── Given data ──

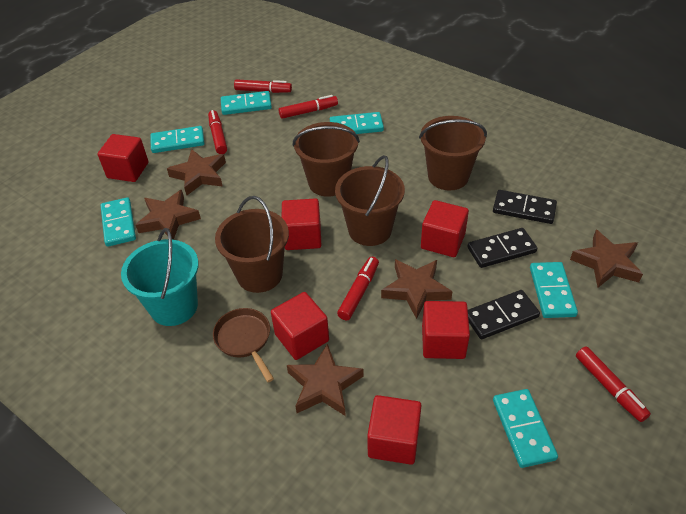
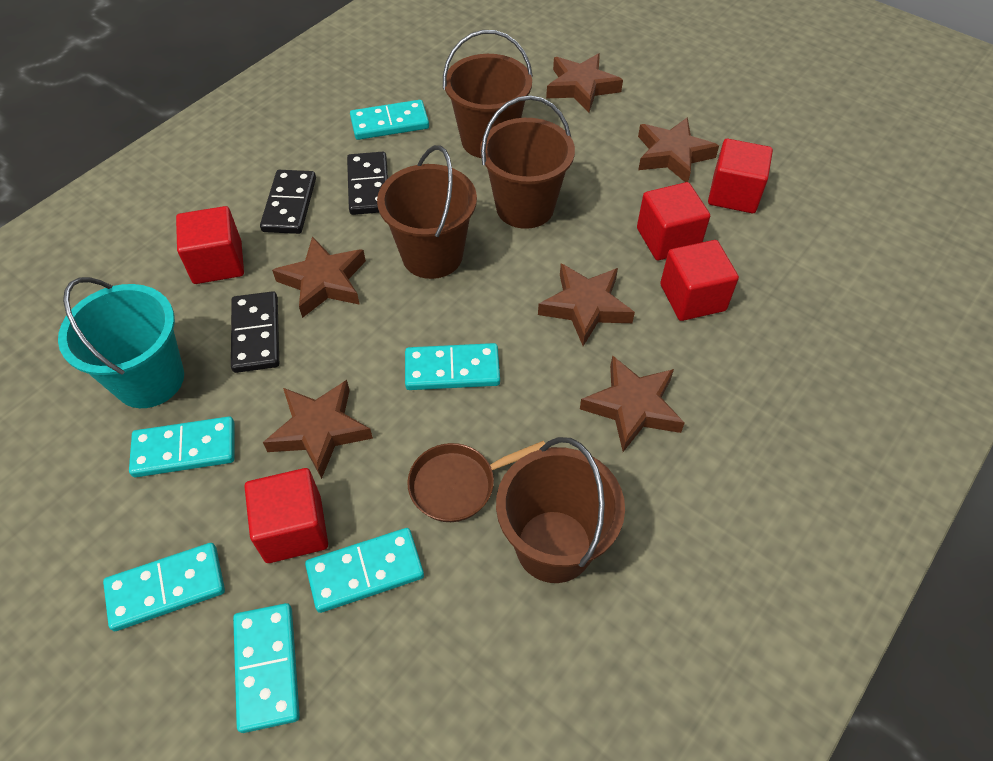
brown star: 5 -> 6
red cube: 6 -> 5
red marker: 5 -> 0

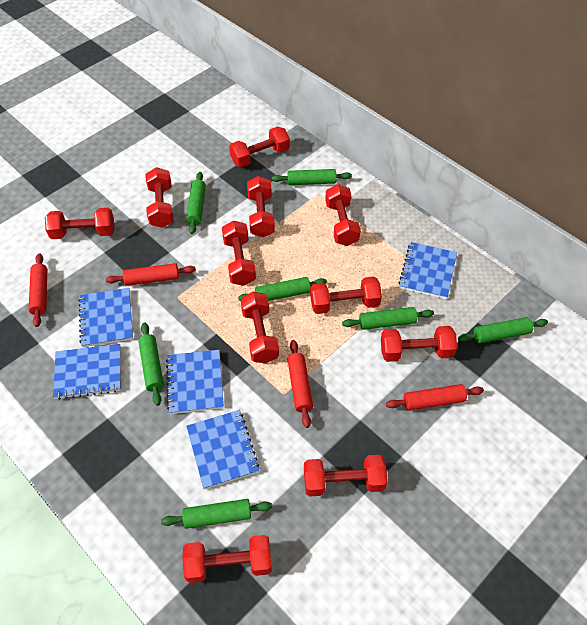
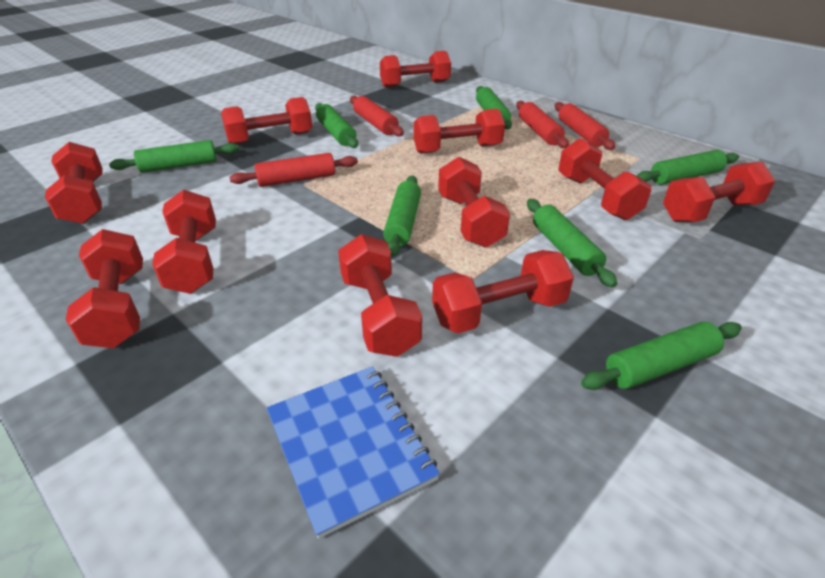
blue notebook: 5 -> 1

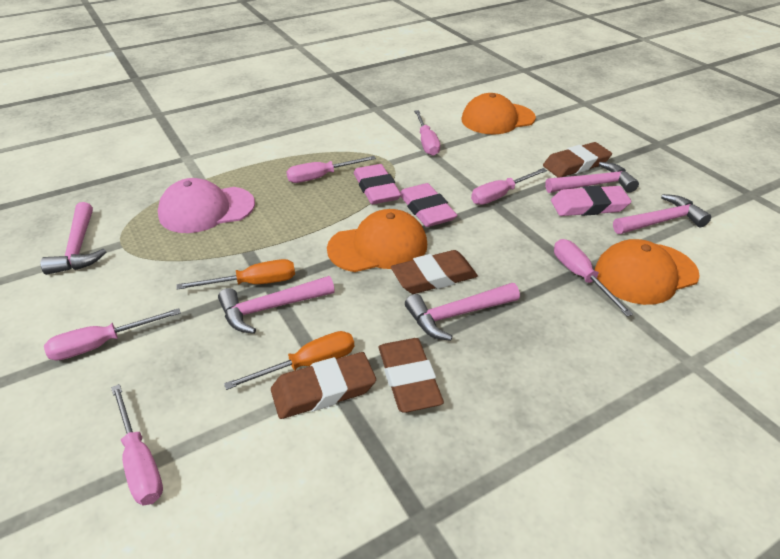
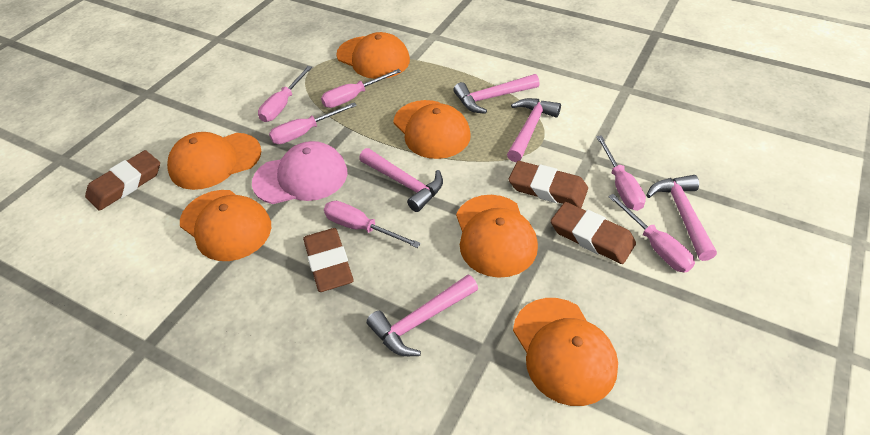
orange cap: 3 -> 6
orange screwdriver: 2 -> 0
pink eraser: 3 -> 0

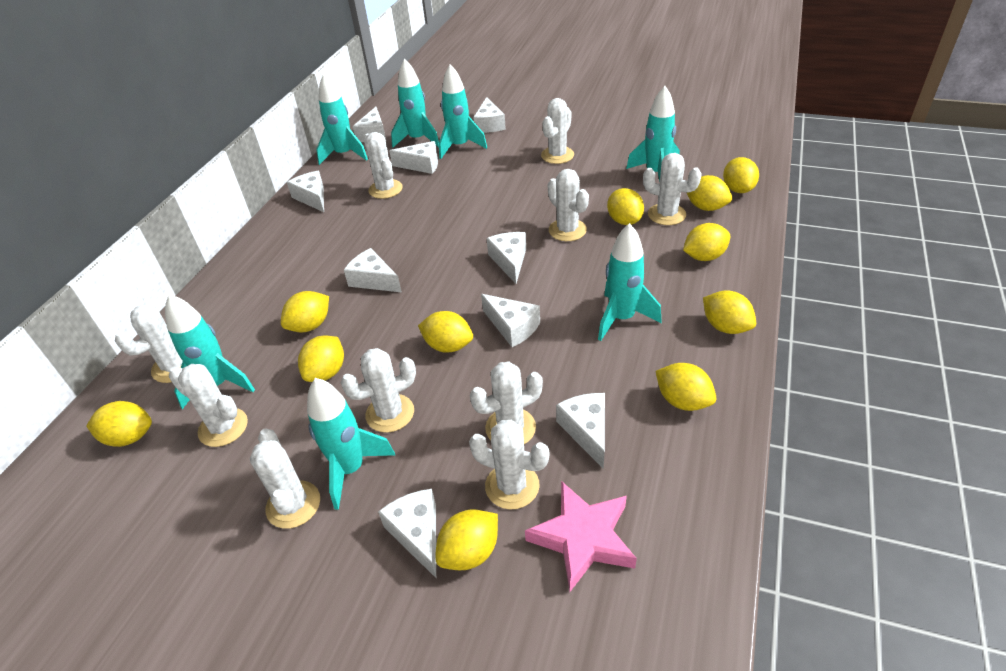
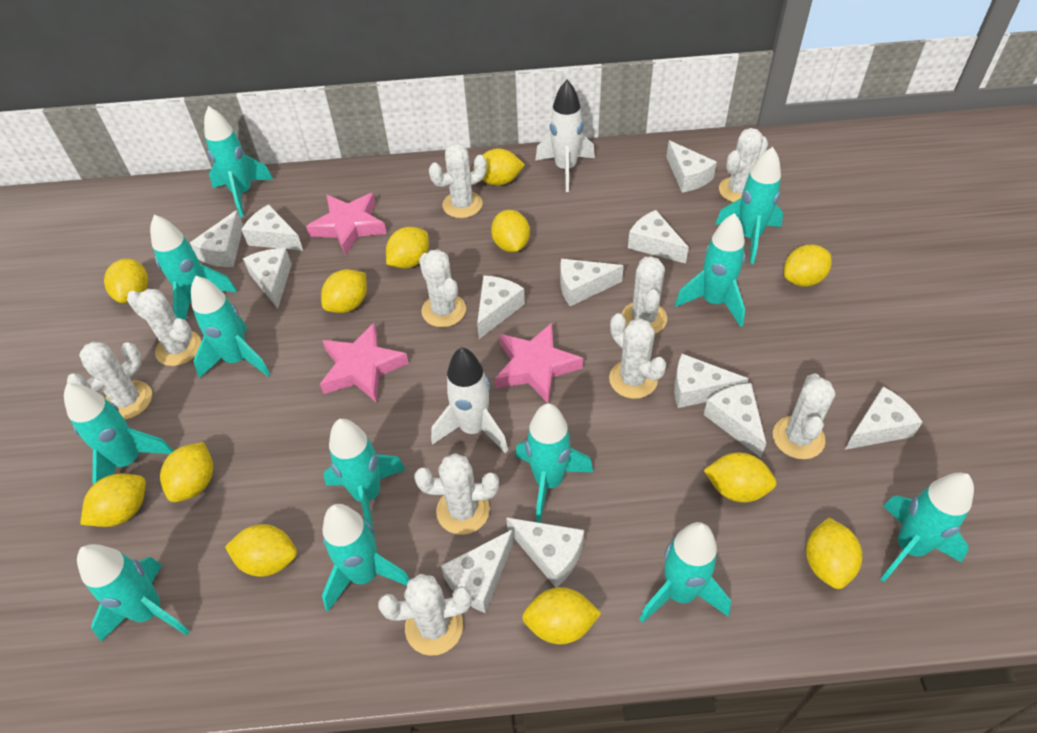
pink star: 1 -> 3
turquoise rocket: 7 -> 12
white cheese: 9 -> 12
white rocket: 0 -> 2
yellow lemon: 11 -> 12

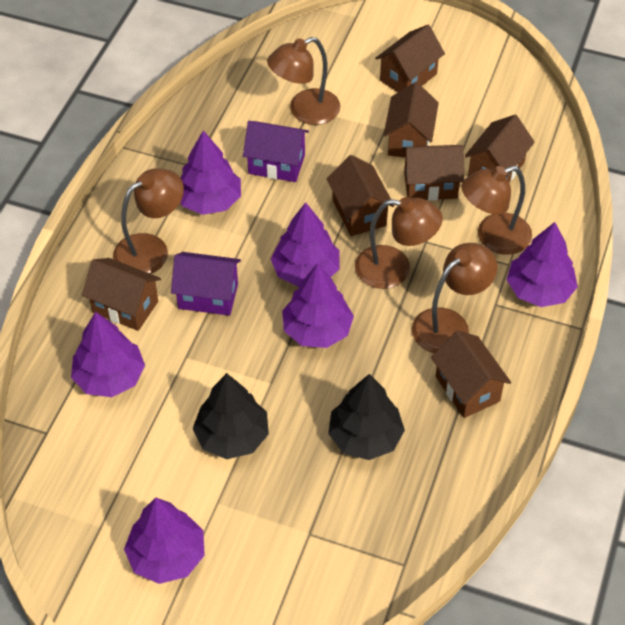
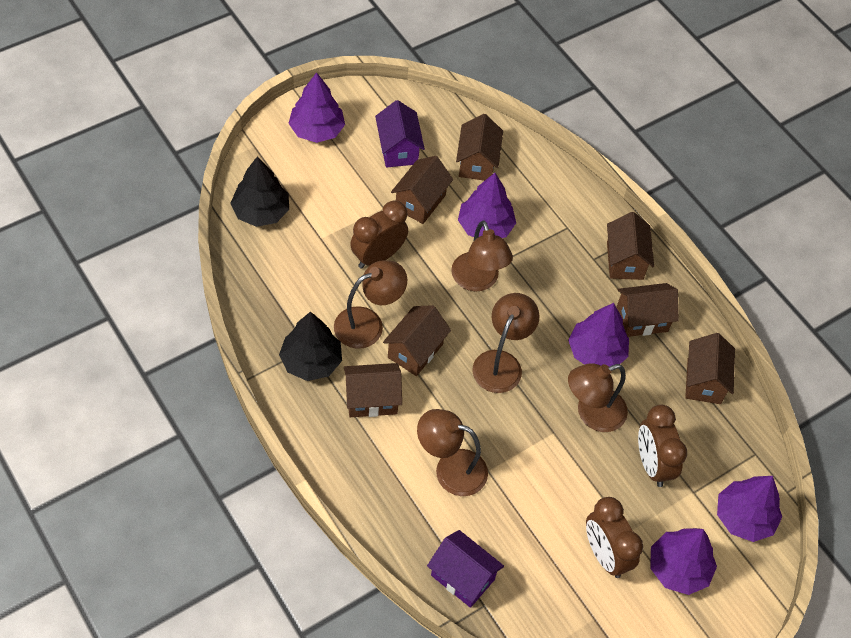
brown clock: 0 -> 3
purple tree: 6 -> 5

───

Please show each line in the records above that contains "orange".

orange cap: 3 -> 6
orange screwdriver: 2 -> 0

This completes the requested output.